- _Task to carry out_: For the string "none", search the entries below and copy every line where it appears.

- _Listed records_:
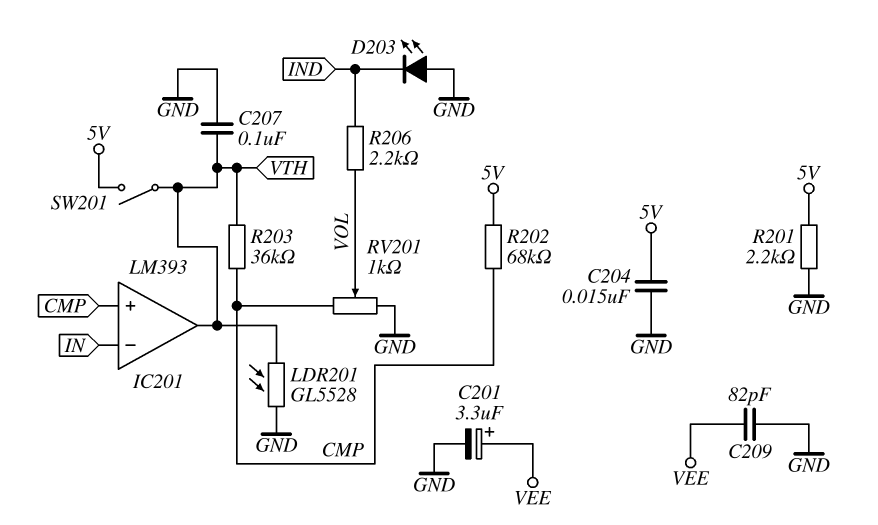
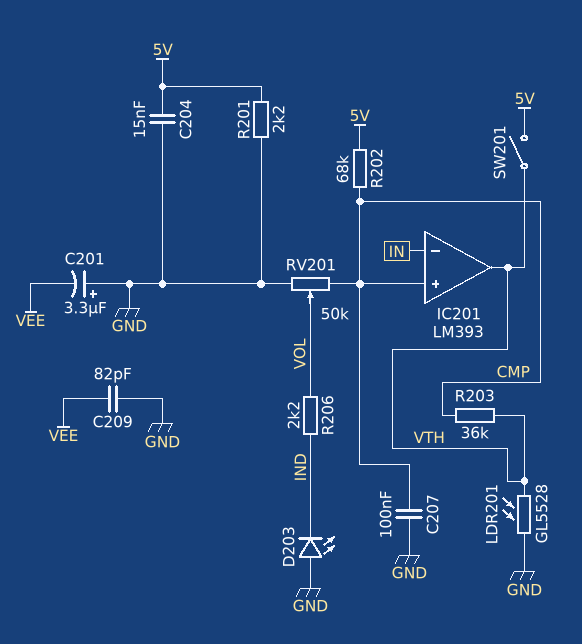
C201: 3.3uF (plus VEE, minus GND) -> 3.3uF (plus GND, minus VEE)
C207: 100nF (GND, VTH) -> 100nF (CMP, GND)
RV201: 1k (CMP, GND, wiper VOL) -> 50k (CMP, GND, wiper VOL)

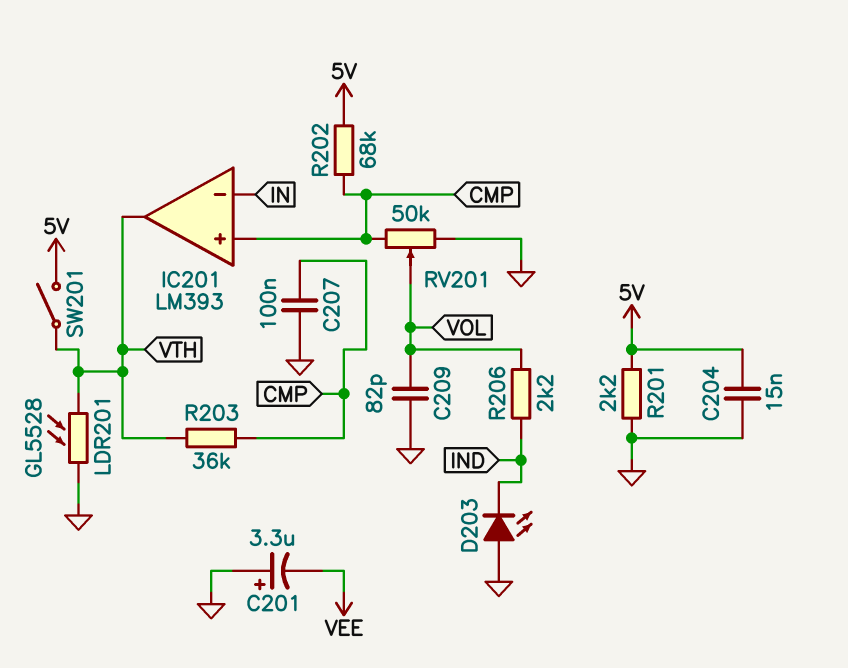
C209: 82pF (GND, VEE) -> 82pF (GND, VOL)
...
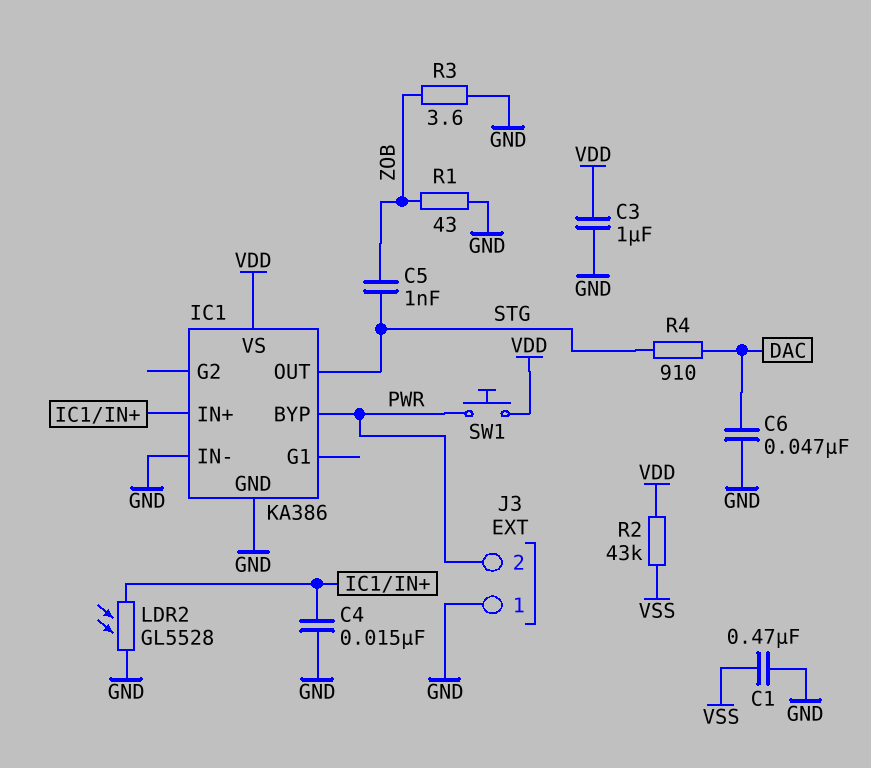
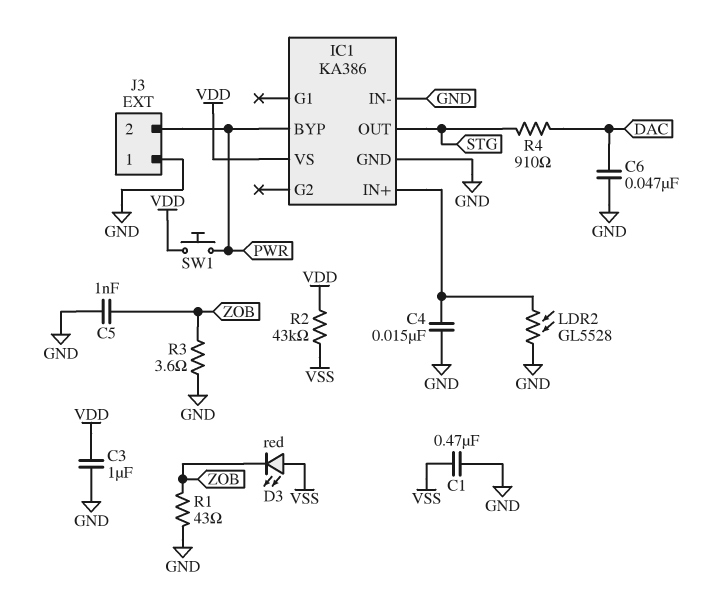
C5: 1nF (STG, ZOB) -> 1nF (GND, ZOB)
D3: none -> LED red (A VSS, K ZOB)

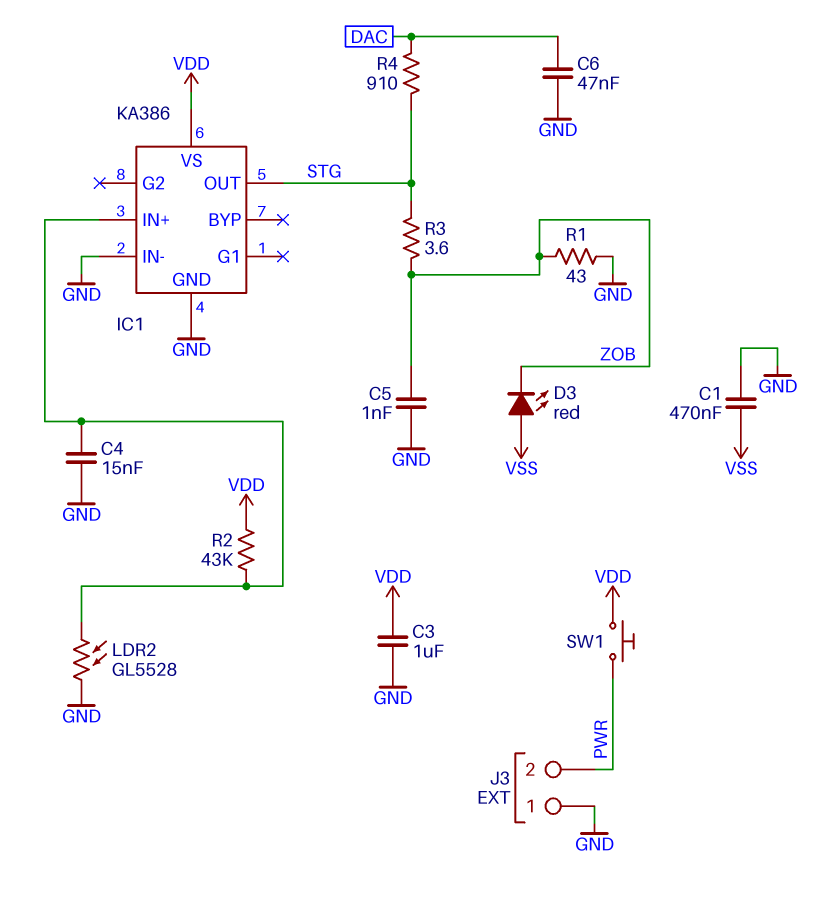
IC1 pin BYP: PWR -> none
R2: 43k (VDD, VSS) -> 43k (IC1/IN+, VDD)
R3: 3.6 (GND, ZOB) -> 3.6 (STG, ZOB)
---
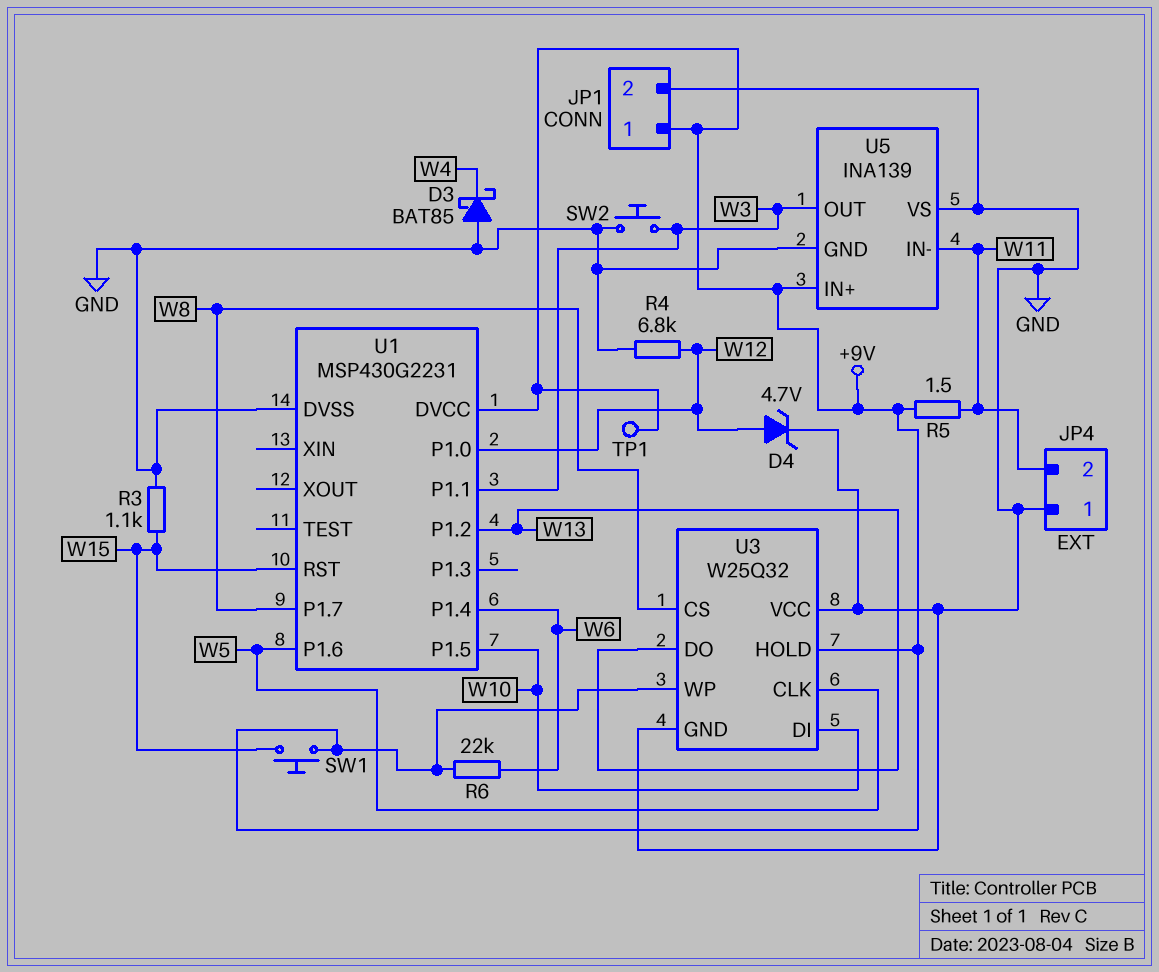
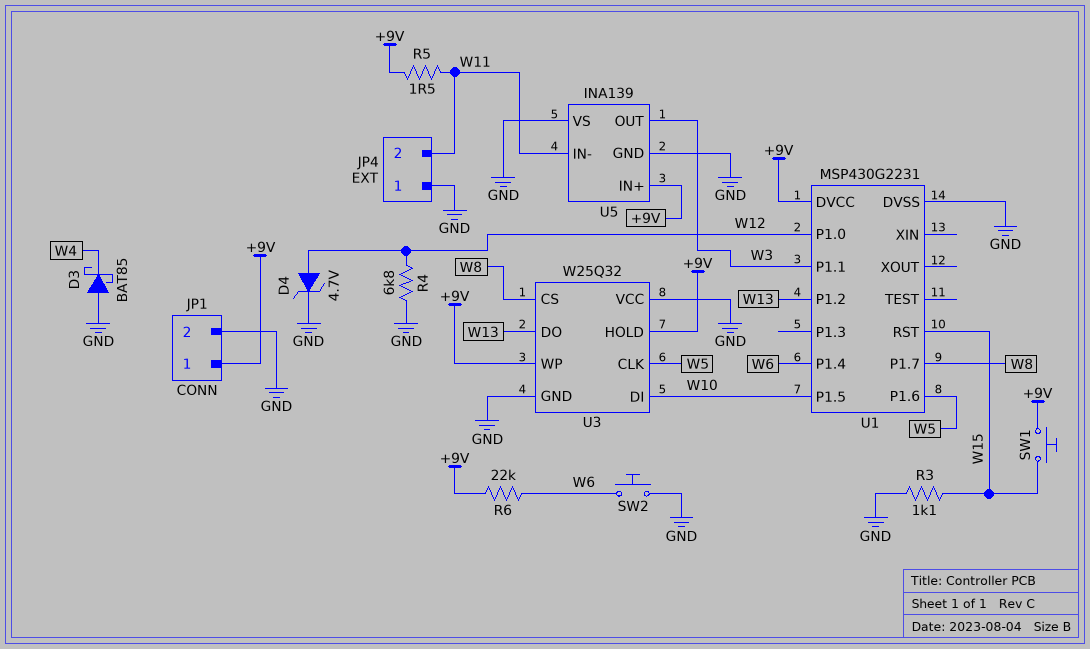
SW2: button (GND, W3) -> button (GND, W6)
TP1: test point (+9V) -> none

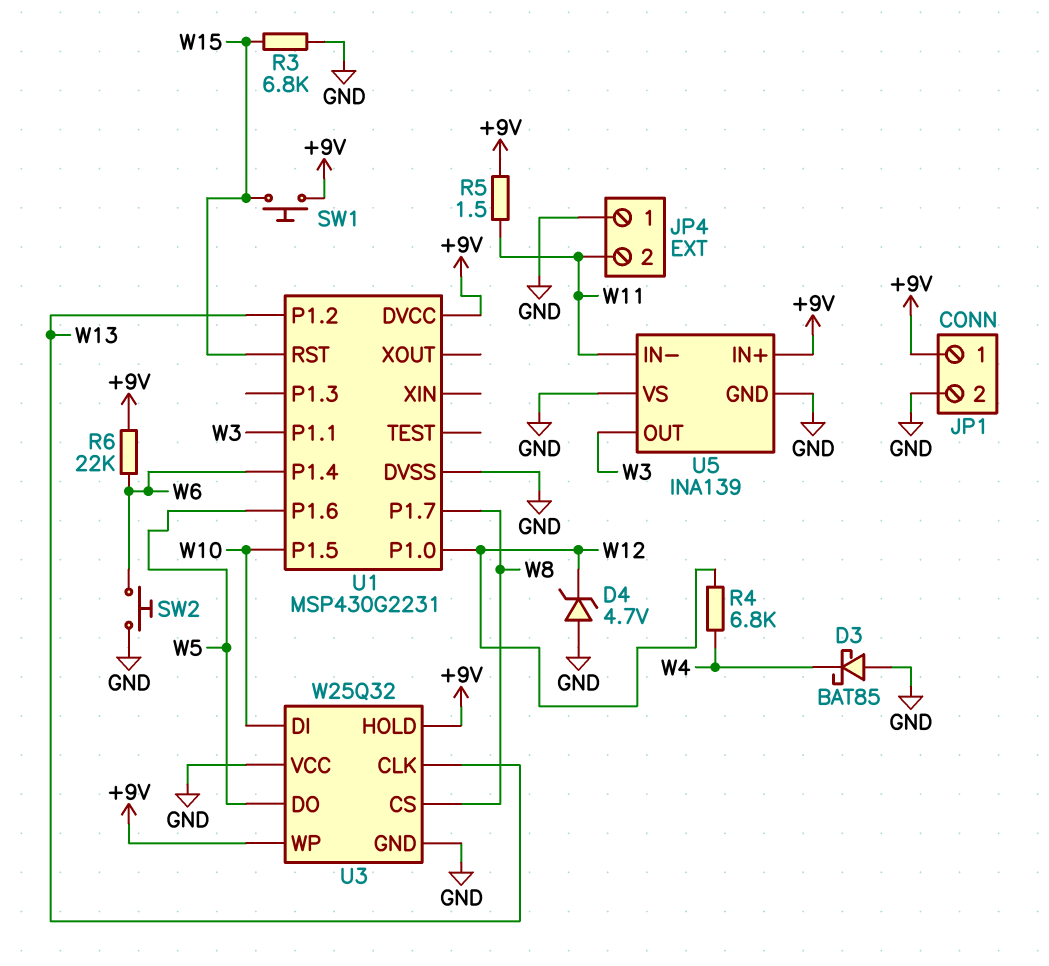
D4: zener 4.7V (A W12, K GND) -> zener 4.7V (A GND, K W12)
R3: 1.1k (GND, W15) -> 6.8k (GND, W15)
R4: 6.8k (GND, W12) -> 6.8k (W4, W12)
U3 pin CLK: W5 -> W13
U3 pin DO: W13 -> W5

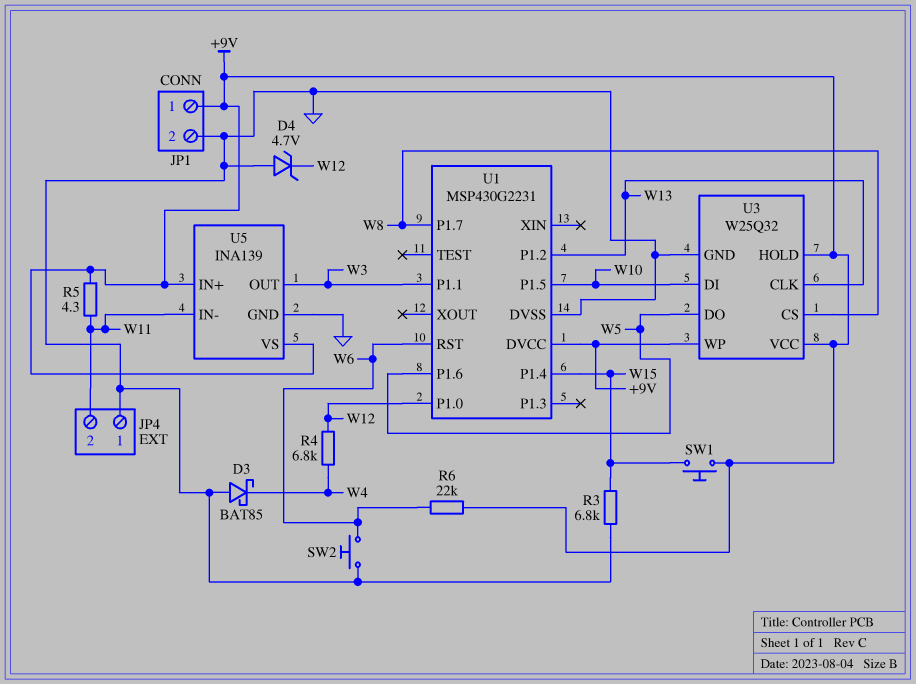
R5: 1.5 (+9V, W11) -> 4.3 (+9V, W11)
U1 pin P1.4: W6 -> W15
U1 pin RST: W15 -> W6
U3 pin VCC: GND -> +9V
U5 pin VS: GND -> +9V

- _Answer below_:
D3: none -> LED red (A VSS, K ZOB)
IC1 pin BYP: PWR -> none
TP1: test point (+9V) -> none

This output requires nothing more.